Data below:
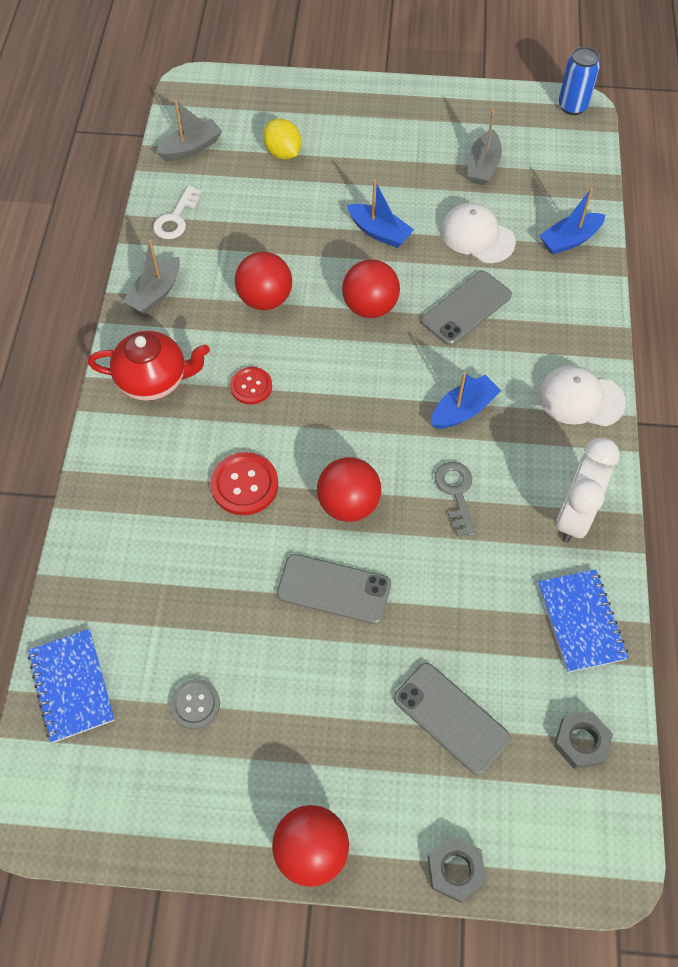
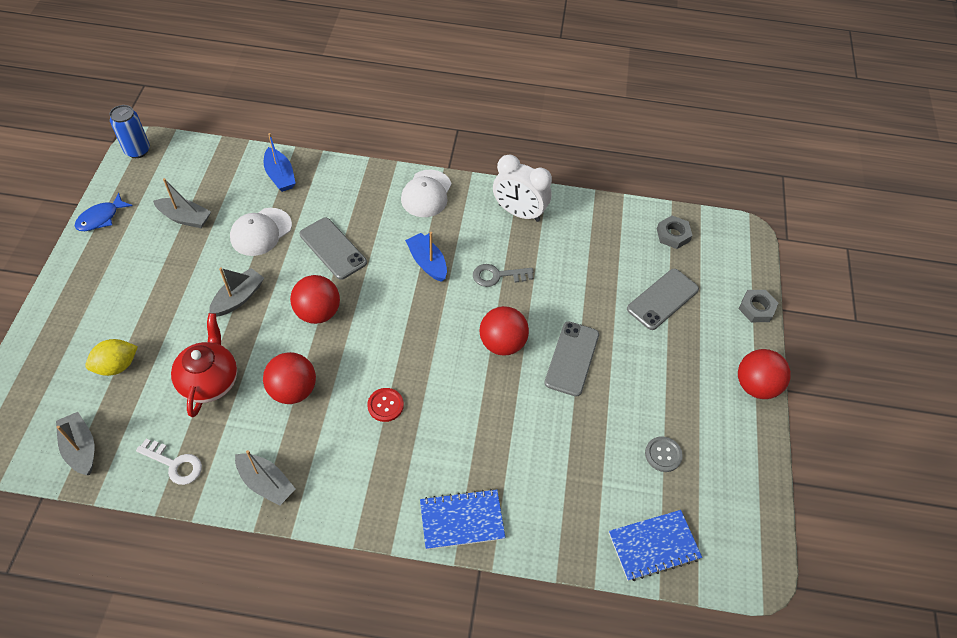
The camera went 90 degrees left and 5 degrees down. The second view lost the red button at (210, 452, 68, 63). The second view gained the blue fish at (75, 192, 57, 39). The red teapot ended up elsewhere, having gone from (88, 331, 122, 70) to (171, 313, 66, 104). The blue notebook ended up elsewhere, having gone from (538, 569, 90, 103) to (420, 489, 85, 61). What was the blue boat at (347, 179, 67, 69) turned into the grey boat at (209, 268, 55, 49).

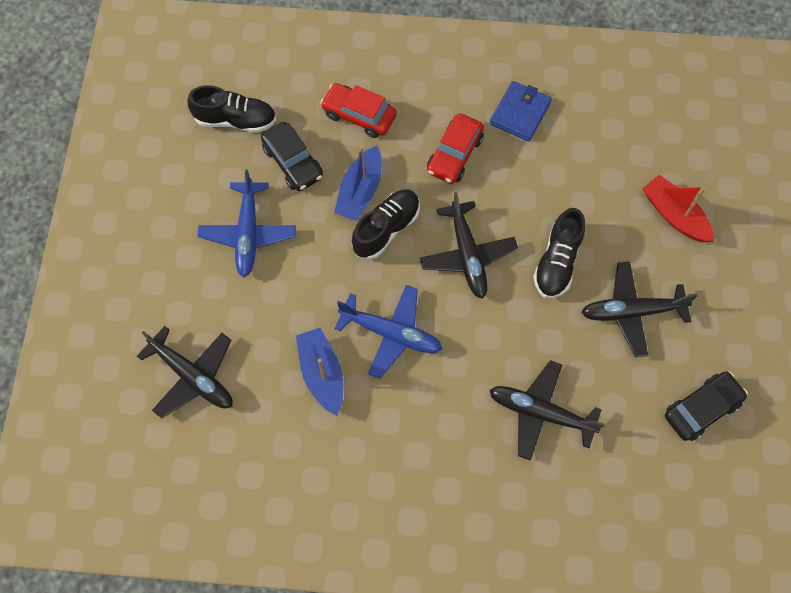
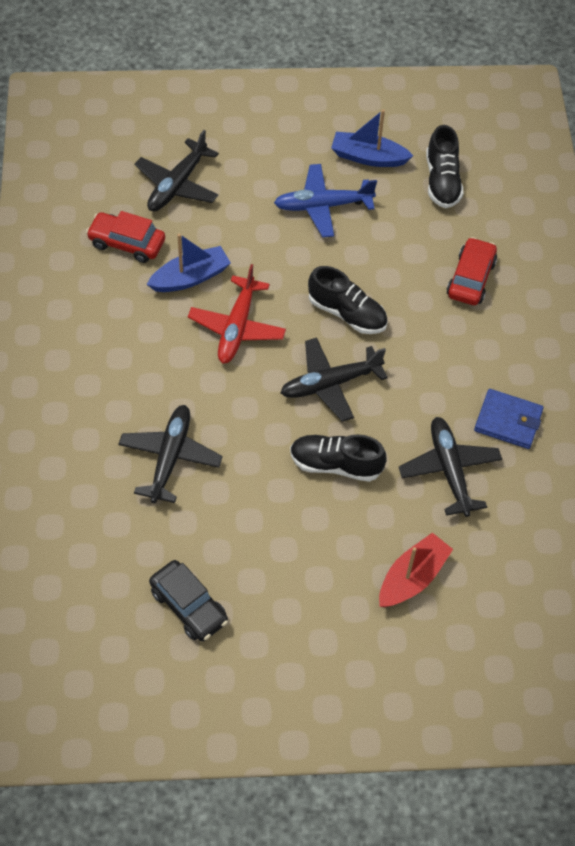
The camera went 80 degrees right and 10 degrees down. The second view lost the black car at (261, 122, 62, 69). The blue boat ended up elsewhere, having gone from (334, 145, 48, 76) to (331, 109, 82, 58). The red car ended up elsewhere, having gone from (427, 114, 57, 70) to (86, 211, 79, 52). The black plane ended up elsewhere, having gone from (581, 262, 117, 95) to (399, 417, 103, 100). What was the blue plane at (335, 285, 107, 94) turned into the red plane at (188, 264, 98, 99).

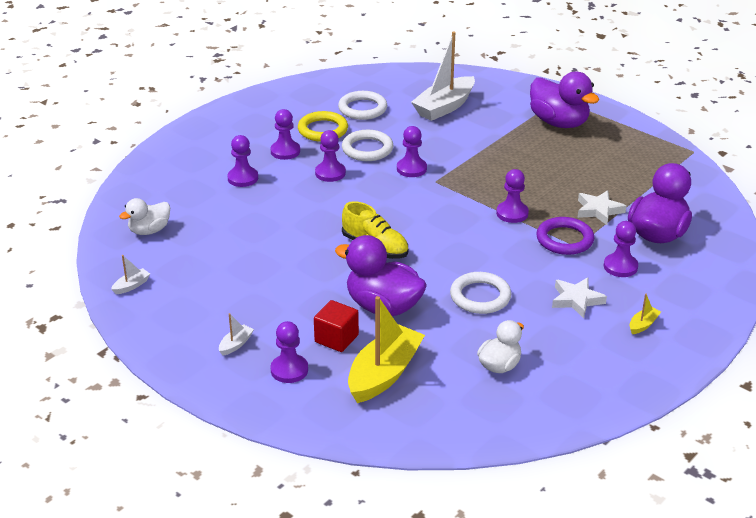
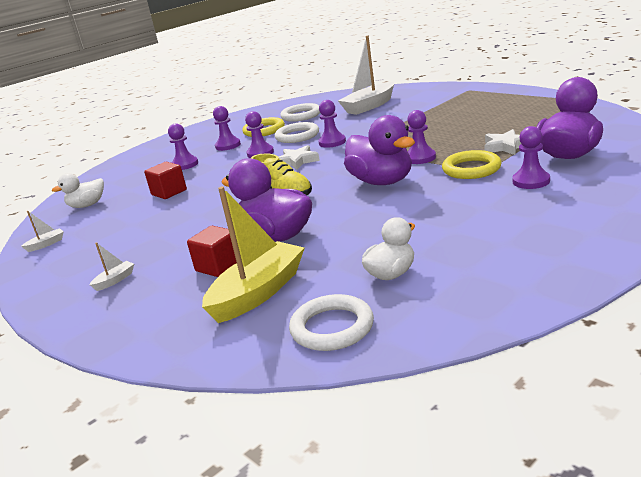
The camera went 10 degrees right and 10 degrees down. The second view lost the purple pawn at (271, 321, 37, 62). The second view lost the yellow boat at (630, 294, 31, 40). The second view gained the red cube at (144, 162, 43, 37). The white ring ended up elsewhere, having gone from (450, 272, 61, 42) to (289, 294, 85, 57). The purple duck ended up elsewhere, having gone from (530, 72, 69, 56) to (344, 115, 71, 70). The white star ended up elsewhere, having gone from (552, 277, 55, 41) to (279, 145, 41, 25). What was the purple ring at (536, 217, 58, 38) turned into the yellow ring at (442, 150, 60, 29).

Problem requirements:
Retype all of the material above exactly; the pictures stay out.

Reply to the task:
The camera went 90 degrees left and 5 degrees down. The second view lost the red button at (210, 452, 68, 63). The second view gained the blue fish at (75, 192, 57, 39). The red teapot ended up elsewhere, having gone from (88, 331, 122, 70) to (171, 313, 66, 104). The blue notebook ended up elsewhere, having gone from (538, 569, 90, 103) to (420, 489, 85, 61). What was the blue boat at (347, 179, 67, 69) turned into the grey boat at (209, 268, 55, 49).

The camera went 80 degrees right and 10 degrees down. The second view lost the black car at (261, 122, 62, 69). The blue boat ended up elsewhere, having gone from (334, 145, 48, 76) to (331, 109, 82, 58). The red car ended up elsewhere, having gone from (427, 114, 57, 70) to (86, 211, 79, 52). The black plane ended up elsewhere, having gone from (581, 262, 117, 95) to (399, 417, 103, 100). What was the blue plane at (335, 285, 107, 94) turned into the red plane at (188, 264, 98, 99).

The camera went 10 degrees right and 10 degrees down. The second view lost the purple pawn at (271, 321, 37, 62). The second view lost the yellow boat at (630, 294, 31, 40). The second view gained the red cube at (144, 162, 43, 37). The white ring ended up elsewhere, having gone from (450, 272, 61, 42) to (289, 294, 85, 57). The purple duck ended up elsewhere, having gone from (530, 72, 69, 56) to (344, 115, 71, 70). The white star ended up elsewhere, having gone from (552, 277, 55, 41) to (279, 145, 41, 25). What was the purple ring at (536, 217, 58, 38) turned into the yellow ring at (442, 150, 60, 29).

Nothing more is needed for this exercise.